- **Exercise instructions**
Since only part of the material below is wanted, output exactly the lines from the one with "camera: 60 degrees right, 5 degrees down" up to and including the one with "brown mug [371,183,413,226]".

- **Supplied information**
┄┄┄┄┄┄┄┄┄┄┄┄┄┄┄┄┄┄┄┄
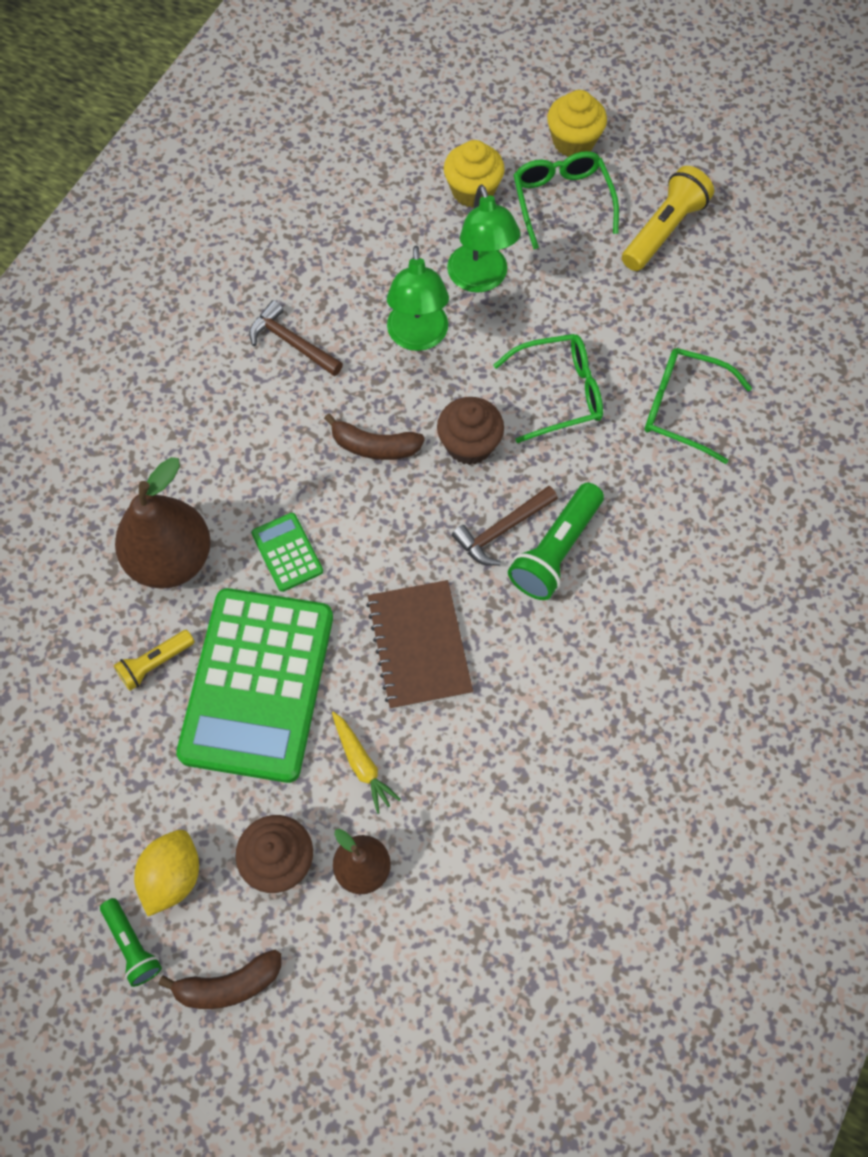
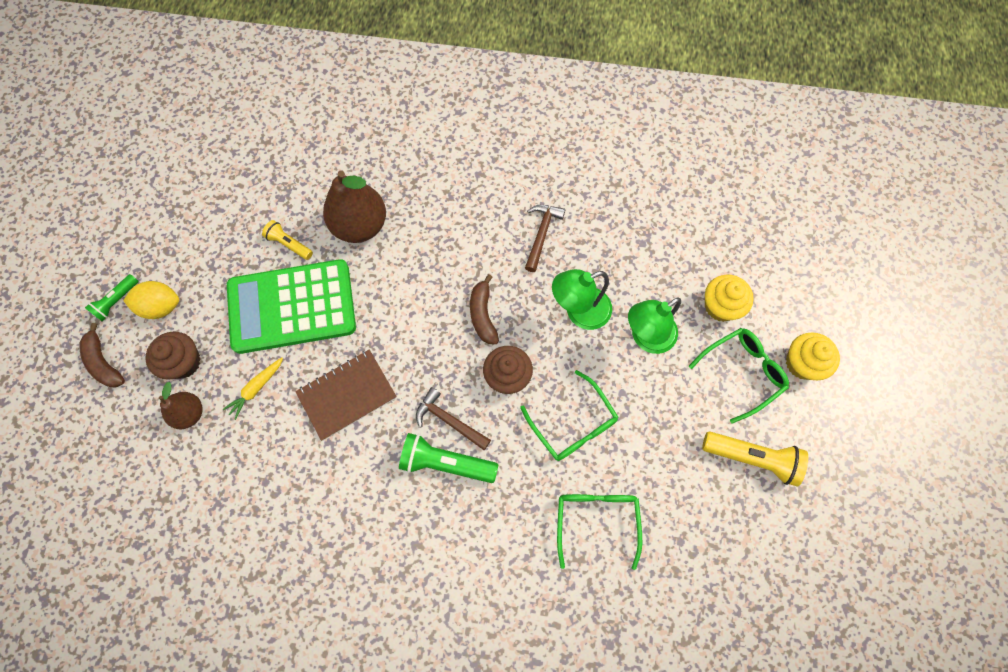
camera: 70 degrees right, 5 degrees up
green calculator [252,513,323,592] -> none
┄┄┄┄┄┄┄┄┄┄┄┄┄┄┄┄┄┄┄┄
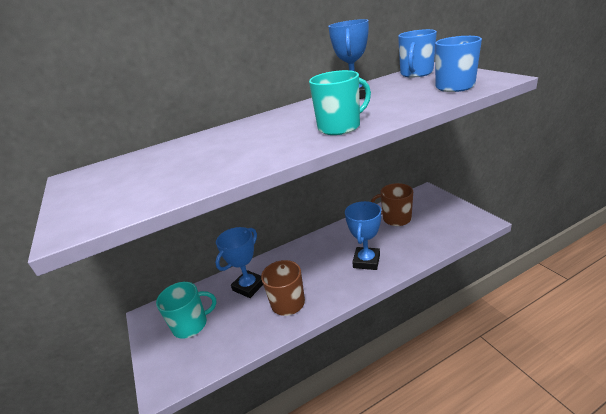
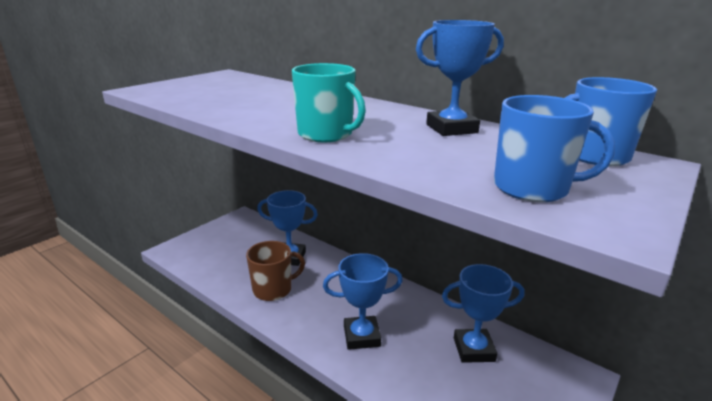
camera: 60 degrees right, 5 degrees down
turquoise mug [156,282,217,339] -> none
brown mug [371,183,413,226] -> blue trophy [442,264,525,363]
┄┄┄┄┄┄┄┄┄┄┄┄┄┄┄┄┄┄┄┄
- **Expected answer**
camera: 60 degrees right, 5 degrees down
turquoise mug [156,282,217,339] -> none
brown mug [371,183,413,226] -> blue trophy [442,264,525,363]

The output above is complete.